- **What this task involves**:
From the records below, please repeat exactly the line that has "R103: 5.6k (COM, IC103/PD2)", the line that has "C5: 4.7nF (3V3, NET3) -> 4.7nF (DGND, NET3)", and every line between them, and nothing else.

── Supplied records

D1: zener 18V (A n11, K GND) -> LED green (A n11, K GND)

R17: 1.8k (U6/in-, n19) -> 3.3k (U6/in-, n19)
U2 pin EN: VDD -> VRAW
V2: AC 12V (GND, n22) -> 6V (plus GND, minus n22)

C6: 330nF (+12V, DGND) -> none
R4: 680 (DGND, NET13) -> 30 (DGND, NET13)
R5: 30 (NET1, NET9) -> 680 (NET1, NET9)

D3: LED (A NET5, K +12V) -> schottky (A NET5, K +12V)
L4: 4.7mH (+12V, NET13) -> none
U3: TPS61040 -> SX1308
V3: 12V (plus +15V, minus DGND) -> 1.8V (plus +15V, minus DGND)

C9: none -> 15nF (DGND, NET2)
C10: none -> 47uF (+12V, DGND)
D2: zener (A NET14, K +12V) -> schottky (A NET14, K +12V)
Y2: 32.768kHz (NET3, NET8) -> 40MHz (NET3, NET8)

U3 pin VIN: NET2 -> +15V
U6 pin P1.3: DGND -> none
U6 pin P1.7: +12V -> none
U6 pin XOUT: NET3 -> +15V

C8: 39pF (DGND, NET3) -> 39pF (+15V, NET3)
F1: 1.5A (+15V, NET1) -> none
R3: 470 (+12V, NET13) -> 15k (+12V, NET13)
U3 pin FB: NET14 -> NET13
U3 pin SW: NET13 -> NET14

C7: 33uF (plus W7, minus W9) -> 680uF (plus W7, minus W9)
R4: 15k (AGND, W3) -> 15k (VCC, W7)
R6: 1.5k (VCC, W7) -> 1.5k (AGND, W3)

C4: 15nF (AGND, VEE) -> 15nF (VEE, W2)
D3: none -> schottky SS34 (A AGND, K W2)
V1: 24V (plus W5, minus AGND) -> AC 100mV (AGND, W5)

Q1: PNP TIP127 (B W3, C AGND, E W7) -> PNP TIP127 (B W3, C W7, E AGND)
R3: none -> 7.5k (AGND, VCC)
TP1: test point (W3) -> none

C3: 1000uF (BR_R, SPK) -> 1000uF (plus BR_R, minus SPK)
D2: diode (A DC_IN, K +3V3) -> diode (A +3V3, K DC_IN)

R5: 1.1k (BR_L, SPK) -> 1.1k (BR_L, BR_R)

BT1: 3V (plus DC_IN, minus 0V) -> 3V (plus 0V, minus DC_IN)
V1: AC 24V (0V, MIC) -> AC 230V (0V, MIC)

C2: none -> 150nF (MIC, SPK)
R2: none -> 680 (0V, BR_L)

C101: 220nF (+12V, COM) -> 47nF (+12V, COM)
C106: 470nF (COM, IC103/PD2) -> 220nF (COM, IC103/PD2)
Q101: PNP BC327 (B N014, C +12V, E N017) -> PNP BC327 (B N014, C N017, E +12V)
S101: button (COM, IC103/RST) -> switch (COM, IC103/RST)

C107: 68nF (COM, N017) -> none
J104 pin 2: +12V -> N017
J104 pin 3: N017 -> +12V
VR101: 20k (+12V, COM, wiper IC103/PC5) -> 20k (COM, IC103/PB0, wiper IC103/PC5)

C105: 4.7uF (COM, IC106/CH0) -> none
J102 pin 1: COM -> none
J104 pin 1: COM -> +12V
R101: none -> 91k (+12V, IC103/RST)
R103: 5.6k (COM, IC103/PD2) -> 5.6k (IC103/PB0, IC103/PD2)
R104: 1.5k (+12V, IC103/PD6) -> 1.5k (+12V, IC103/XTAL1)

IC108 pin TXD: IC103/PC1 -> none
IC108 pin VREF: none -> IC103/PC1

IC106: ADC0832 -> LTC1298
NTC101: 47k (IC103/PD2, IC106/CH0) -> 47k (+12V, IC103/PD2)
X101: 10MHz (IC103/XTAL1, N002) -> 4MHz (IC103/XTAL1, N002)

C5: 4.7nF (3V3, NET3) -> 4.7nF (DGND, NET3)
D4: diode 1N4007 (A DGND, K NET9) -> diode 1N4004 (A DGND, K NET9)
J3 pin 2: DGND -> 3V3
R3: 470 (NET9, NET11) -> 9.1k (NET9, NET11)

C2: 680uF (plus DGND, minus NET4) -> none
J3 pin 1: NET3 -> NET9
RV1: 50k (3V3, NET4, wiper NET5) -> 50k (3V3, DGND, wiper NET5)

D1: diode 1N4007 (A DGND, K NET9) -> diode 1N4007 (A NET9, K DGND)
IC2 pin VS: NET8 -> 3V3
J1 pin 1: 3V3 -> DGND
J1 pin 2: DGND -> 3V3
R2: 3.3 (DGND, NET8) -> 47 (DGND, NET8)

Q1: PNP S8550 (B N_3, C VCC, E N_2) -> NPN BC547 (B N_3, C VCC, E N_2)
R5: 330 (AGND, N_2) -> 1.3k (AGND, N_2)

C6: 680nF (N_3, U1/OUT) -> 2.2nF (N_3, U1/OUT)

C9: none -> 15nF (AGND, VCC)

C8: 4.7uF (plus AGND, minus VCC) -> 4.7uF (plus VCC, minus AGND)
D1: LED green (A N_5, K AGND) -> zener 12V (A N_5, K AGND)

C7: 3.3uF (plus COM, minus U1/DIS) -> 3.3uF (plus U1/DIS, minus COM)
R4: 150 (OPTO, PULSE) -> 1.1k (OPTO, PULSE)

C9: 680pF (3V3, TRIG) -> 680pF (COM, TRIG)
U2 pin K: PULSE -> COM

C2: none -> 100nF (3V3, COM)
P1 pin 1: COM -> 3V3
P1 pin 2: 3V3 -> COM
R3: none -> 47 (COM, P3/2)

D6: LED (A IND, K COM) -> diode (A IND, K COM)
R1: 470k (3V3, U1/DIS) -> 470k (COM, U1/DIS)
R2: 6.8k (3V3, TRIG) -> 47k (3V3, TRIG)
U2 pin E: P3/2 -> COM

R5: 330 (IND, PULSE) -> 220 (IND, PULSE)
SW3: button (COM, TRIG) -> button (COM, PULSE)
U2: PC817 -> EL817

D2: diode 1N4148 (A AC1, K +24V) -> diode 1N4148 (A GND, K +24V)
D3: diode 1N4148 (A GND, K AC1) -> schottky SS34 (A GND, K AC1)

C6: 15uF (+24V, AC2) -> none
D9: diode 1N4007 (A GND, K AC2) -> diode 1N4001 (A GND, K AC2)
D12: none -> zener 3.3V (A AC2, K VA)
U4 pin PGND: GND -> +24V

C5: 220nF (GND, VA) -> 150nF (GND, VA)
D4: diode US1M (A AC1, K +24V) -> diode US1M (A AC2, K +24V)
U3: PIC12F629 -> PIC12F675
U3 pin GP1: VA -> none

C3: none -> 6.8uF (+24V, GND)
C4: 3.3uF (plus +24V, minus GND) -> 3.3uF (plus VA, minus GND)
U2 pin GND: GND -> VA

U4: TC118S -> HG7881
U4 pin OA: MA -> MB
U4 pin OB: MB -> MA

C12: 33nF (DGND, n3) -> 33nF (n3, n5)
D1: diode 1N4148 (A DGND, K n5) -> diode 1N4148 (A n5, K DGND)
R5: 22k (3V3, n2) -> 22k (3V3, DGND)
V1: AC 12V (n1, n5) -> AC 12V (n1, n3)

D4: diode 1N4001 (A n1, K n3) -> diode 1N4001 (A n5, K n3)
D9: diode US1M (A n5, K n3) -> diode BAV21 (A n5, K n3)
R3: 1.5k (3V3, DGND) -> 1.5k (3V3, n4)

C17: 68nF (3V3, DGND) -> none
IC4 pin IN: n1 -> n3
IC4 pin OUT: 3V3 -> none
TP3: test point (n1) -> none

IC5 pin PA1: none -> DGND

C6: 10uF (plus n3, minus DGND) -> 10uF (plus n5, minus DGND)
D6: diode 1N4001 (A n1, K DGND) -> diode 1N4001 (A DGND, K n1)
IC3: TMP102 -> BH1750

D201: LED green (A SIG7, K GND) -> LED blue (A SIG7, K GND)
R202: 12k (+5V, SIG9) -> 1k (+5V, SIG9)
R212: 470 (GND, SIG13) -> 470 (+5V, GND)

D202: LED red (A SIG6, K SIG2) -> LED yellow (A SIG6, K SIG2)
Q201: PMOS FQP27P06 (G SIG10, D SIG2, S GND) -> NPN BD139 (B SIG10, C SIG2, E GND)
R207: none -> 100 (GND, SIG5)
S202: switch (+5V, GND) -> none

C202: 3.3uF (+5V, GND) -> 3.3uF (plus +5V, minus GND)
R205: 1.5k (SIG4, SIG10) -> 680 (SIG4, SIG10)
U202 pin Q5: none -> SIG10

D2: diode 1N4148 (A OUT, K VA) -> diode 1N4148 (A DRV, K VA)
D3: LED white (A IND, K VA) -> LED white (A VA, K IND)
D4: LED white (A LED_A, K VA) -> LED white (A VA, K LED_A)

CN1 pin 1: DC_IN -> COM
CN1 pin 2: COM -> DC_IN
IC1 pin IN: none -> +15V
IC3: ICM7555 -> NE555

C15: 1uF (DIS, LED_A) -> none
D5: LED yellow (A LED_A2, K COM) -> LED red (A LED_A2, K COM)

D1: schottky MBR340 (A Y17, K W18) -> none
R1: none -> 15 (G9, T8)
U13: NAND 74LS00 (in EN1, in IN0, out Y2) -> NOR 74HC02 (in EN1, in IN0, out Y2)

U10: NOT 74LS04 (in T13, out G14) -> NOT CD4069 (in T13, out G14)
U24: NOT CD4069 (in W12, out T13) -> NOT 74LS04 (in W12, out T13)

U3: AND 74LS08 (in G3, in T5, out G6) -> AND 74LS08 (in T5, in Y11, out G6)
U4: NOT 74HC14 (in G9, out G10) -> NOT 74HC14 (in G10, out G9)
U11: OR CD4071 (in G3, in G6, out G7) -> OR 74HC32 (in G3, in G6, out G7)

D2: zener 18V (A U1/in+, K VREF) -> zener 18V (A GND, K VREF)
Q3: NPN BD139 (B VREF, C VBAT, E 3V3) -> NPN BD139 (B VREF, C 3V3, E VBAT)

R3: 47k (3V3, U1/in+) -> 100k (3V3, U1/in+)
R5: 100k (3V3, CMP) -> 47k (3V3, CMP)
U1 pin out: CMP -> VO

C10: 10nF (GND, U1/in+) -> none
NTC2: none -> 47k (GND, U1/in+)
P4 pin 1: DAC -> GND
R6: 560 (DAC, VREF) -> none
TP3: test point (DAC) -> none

────

- **Exercise answer**:
R103: 5.6k (COM, IC103/PD2) -> 5.6k (IC103/PB0, IC103/PD2)
R104: 1.5k (+12V, IC103/PD6) -> 1.5k (+12V, IC103/XTAL1)

IC108 pin TXD: IC103/PC1 -> none
IC108 pin VREF: none -> IC103/PC1

IC106: ADC0832 -> LTC1298
NTC101: 47k (IC103/PD2, IC106/CH0) -> 47k (+12V, IC103/PD2)
X101: 10MHz (IC103/XTAL1, N002) -> 4MHz (IC103/XTAL1, N002)

C5: 4.7nF (3V3, NET3) -> 4.7nF (DGND, NET3)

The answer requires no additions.